=== What is expected ===
Reproduce verbatim the stretch of the records from the line containing "2007–08 [48, 96]" through the line containing "Division [205, 20]", including both of those lines.

## Start Material for the task

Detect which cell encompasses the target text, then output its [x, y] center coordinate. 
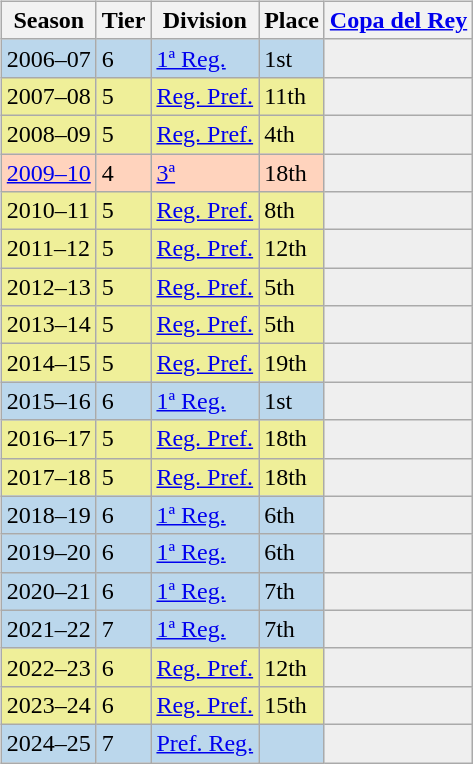
2007–08 [48, 96]
8th [292, 211]
2024–25 [48, 743]
Copa del Rey [398, 20]
2012–13 [48, 287]
Tier [124, 20]
4 [124, 173]
Pref. Reg. [205, 743]
3ª [205, 173]
4th [292, 134]
2011–12 [48, 249]
2010–11 [48, 211]
2009–10 [48, 173]
2020–21 [48, 591]
2006–07 [48, 58]
2021–22 [48, 629]
2023–24 [48, 705]
2016–17 [48, 439]
11th [292, 96]
2022–23 [48, 667]
Season [48, 20]
15th [292, 705]
2019–20 [48, 553]
19th [292, 363]
2018–19 [48, 515]
2013–14 [48, 325]
2008–09 [48, 134]
Division [205, 20]
2014–15 [48, 363]
2015–16 [48, 401]
2017–18 [48, 477]
Place [292, 20]
For the text-containing cell, return its midpoint in [x, y] coordinate format. 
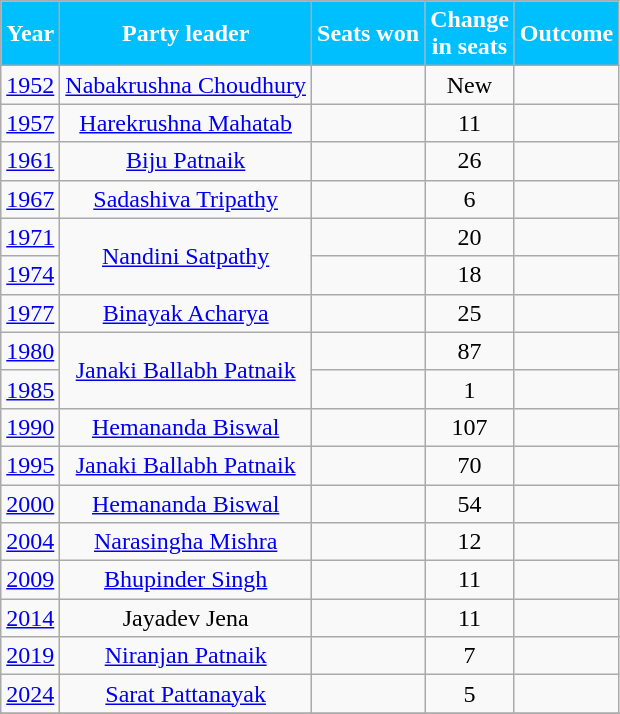
1974 [30, 275]
26 [470, 161]
6 [470, 199]
1 [470, 389]
1971 [30, 237]
Changein seats [470, 34]
Sadashiva Tripathy [186, 199]
54 [470, 503]
Nandini Satpathy [186, 256]
87 [470, 351]
Nabakrushna Choudhury [186, 85]
New [470, 85]
Outcome [566, 34]
Year [30, 34]
2004 [30, 542]
Narasingha Mishra [186, 542]
1985 [30, 389]
Seats won [368, 34]
Harekrushna Mahatab [186, 123]
7 [470, 656]
70 [470, 465]
20 [470, 237]
1977 [30, 313]
Jayadev Jena [186, 618]
2009 [30, 580]
1952 [30, 85]
2019 [30, 656]
1957 [30, 123]
1967 [30, 199]
Sarat Pattanayak [186, 694]
2024 [30, 694]
1995 [30, 465]
Binayak Acharya [186, 313]
Bhupinder Singh [186, 580]
5 [470, 694]
Party leader [186, 34]
1990 [30, 427]
1980 [30, 351]
107 [470, 427]
12 [470, 542]
2014 [30, 618]
25 [470, 313]
18 [470, 275]
1961 [30, 161]
Niranjan Patnaik [186, 656]
2000 [30, 503]
Biju Patnaik [186, 161]
Locate the cell with the specified text and output its [X, Y] center coordinate. 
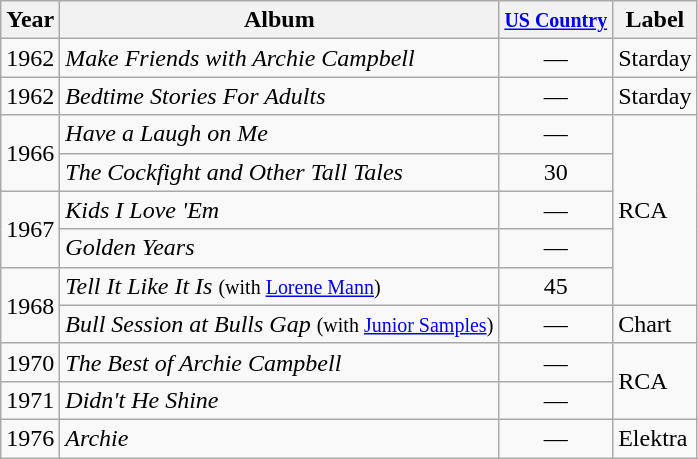
US Country [556, 20]
1966 [30, 153]
Have a Laugh on Me [280, 134]
Make Friends with Archie Campbell [280, 58]
Bedtime Stories For Adults [280, 96]
Didn't He Shine [280, 400]
Archie [280, 438]
Label [655, 20]
1968 [30, 305]
The Best of Archie Campbell [280, 362]
Elektra [655, 438]
1976 [30, 438]
1970 [30, 362]
1967 [30, 229]
45 [556, 286]
Golden Years [280, 248]
Album [280, 20]
Tell It Like It Is (with Lorene Mann) [280, 286]
Year [30, 20]
Kids I Love 'Em [280, 210]
The Cockfight and Other Tall Tales [280, 172]
Bull Session at Bulls Gap (with Junior Samples) [280, 324]
1971 [30, 400]
Chart [655, 324]
30 [556, 172]
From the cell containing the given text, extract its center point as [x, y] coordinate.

## End Material for the task

=== Answer to the problem ===
2007–08 [48, 96]
8th [292, 211]
2024–25 [48, 743]
Copa del Rey [398, 20]
2012–13 [48, 287]
Tier [124, 20]
4 [124, 173]
Pref. Reg. [205, 743]
3ª [205, 173]
4th [292, 134]
2011–12 [48, 249]
2010–11 [48, 211]
2009–10 [48, 173]
2020–21 [48, 591]
2006–07 [48, 58]
2021–22 [48, 629]
2023–24 [48, 705]
2016–17 [48, 439]
11th [292, 96]
2022–23 [48, 667]
Season [48, 20]
15th [292, 705]
2019–20 [48, 553]
19th [292, 363]
2018–19 [48, 515]
2013–14 [48, 325]
2008–09 [48, 134]
Division [205, 20]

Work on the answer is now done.